[Start]
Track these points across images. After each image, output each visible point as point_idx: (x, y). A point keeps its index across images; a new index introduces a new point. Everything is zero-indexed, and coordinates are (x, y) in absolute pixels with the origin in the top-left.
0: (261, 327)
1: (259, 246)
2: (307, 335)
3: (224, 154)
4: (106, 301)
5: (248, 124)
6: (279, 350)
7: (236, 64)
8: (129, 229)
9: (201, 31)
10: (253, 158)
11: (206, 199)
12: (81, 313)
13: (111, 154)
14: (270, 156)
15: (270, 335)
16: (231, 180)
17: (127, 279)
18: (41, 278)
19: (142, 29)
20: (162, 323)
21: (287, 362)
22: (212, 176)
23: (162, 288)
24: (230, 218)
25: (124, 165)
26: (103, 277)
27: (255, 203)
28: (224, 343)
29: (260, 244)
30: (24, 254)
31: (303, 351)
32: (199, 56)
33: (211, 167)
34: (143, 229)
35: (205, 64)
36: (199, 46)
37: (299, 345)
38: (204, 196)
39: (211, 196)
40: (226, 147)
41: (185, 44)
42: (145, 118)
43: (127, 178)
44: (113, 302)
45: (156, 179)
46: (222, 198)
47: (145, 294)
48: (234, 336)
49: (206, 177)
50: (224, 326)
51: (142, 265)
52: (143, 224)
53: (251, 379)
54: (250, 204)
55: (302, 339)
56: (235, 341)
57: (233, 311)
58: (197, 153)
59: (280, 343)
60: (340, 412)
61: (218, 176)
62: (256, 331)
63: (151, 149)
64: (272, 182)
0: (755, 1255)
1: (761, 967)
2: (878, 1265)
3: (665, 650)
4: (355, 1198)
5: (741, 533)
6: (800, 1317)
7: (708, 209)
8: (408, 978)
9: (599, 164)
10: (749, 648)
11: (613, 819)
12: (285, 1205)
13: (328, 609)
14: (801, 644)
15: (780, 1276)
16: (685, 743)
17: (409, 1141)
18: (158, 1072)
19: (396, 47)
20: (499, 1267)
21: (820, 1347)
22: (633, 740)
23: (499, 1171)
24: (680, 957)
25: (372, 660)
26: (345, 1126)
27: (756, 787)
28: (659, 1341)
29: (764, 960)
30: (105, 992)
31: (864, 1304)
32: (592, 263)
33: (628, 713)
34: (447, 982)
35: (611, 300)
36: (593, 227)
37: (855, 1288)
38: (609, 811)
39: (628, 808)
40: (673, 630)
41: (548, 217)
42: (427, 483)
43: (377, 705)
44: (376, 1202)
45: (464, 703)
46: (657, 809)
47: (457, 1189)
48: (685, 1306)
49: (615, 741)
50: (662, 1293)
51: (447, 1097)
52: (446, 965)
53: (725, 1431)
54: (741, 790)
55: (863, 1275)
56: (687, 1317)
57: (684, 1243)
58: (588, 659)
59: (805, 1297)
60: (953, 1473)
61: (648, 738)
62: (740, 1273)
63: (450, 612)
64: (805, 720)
[End]
* TASK GOAL *
Put the data, from its first line through the line containing "5: (248, 124)", into a numbered list, leaving out any blank lines.

* EXERCISE RESULT *
1. Track these points across images. After each image, output each visible point as point_idx: (x, y). A point keeps its index across images; a new index introduces a new point. Everything is zero-indexed, and coordinates are (x, y) in absolute pixels with the origin in the top-left.
2. 0: (261, 327)
3. 1: (259, 246)
4. 2: (307, 335)
5. 3: (224, 154)
6. 4: (106, 301)
7. 5: (248, 124)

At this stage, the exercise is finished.